__Assignment__.
Select, from the data, each line where "calculator" occurs.

[Extracted records]

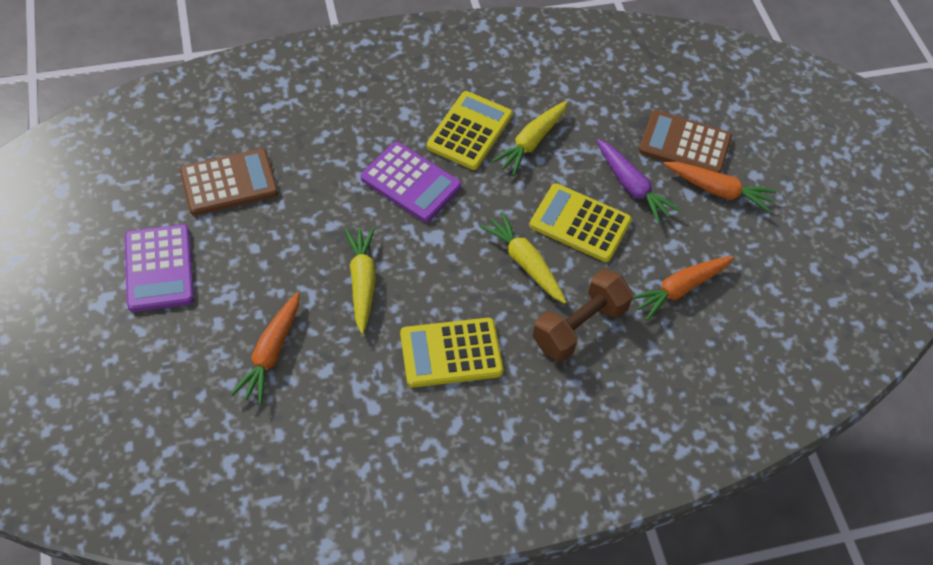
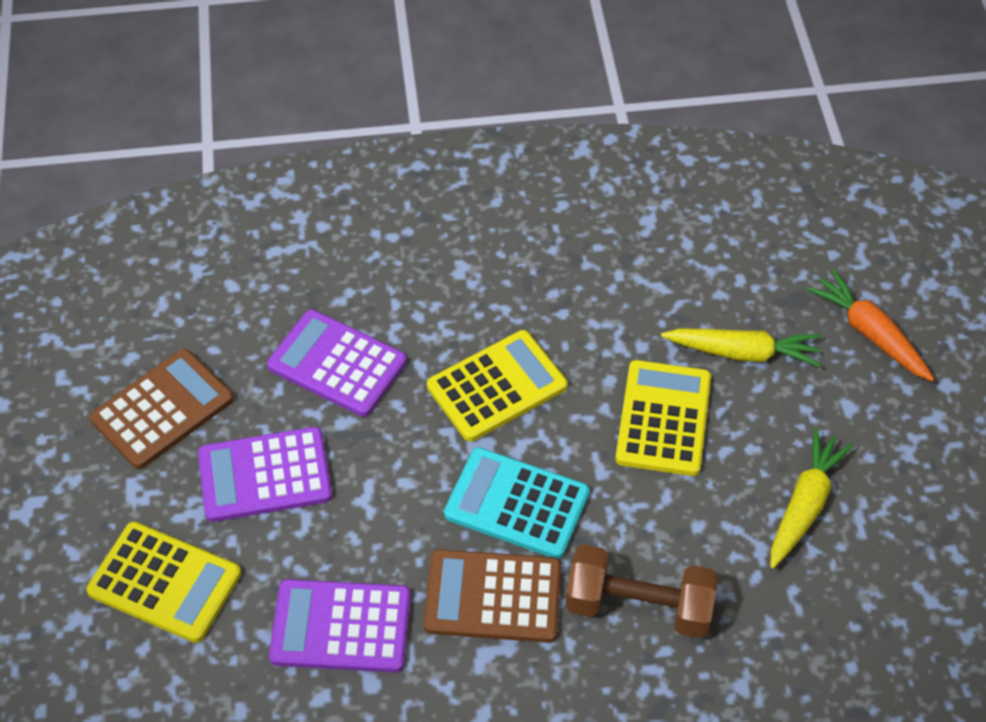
orange carrot: 3 -> 1
purple calculator: 2 -> 3
purple carrot: 1 -> 0
turquoise calculator: 0 -> 1
yellow carrot: 3 -> 2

__Answer to this task__.
purple calculator: 2 -> 3
turquoise calculator: 0 -> 1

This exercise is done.